- _Your assignment_:
Images excluded, repeat each entry below exactly.

##### Material provided

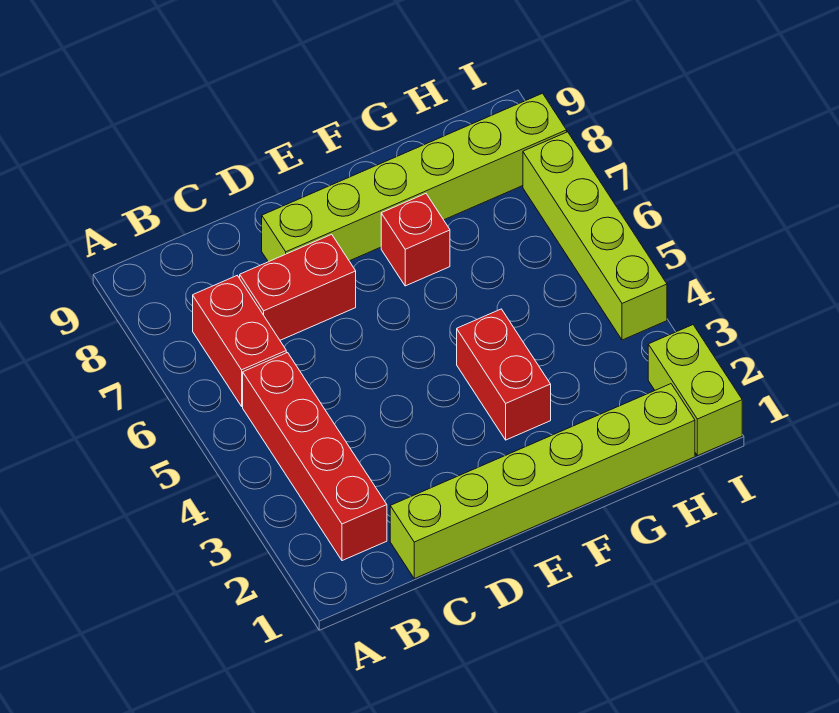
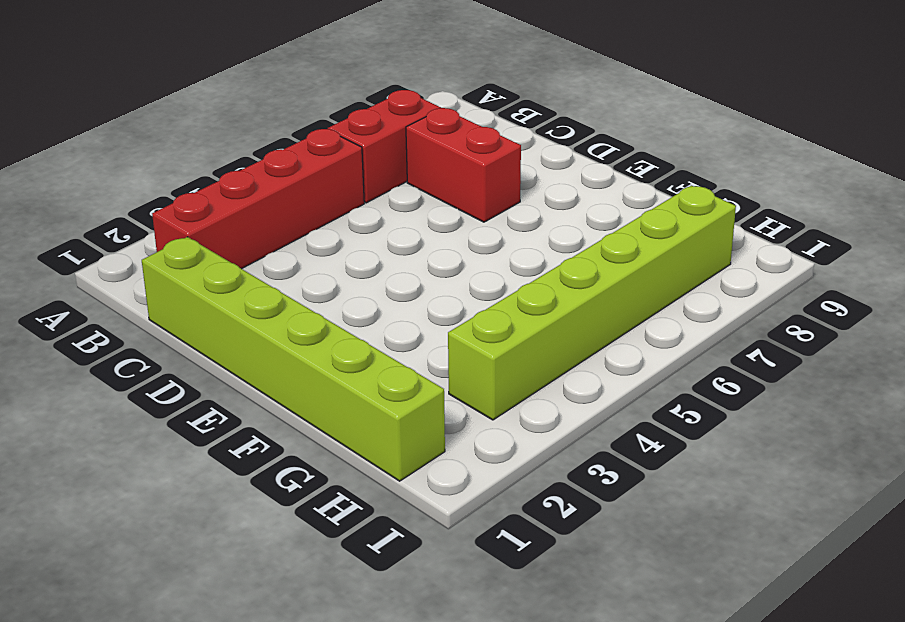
lime brick H3:H8 level 1 -> lime brick D8:I8 level 1
none -> red brick F3:F4 level 1
none -> red brick F7 level 1

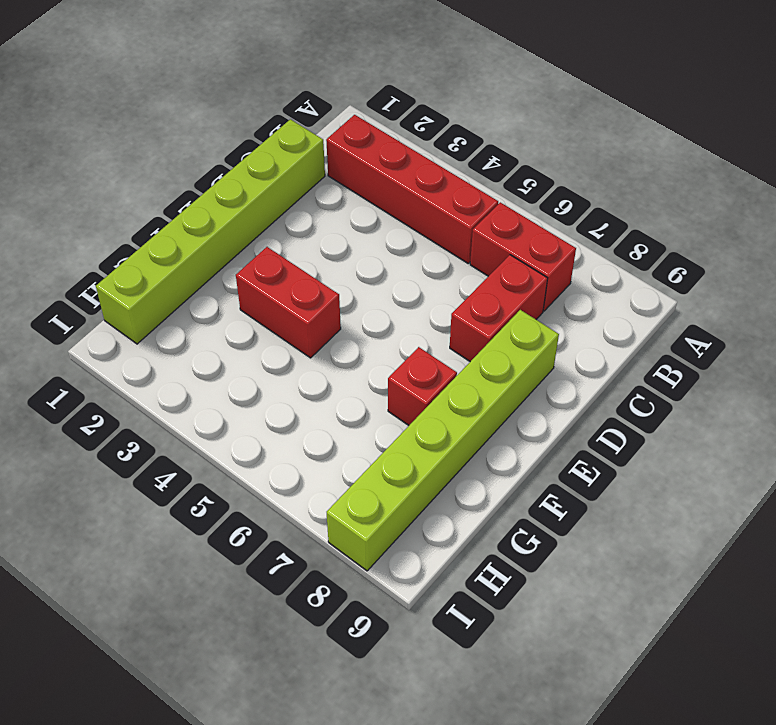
none -> lime brick I1:I2 level 1
none -> lime brick I4:I7 level 1

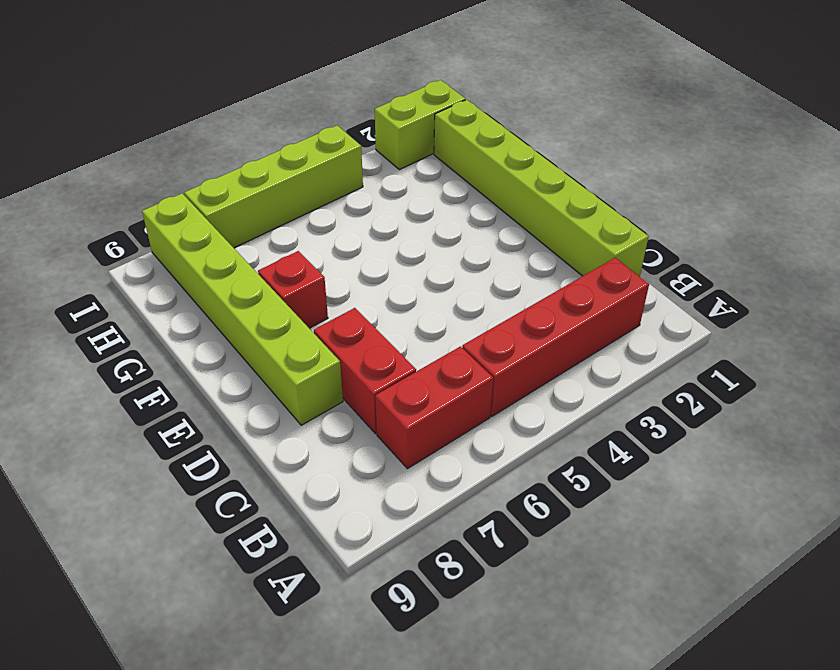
none -> red brick F3:F4 level 1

##########

- _Exercise answer_:
lime brick H3:H8 level 1 -> lime brick D8:I8 level 1
none -> red brick F3:F4 level 1
none -> red brick F7 level 1

none -> lime brick I1:I2 level 1
none -> lime brick I4:I7 level 1

none -> red brick F3:F4 level 1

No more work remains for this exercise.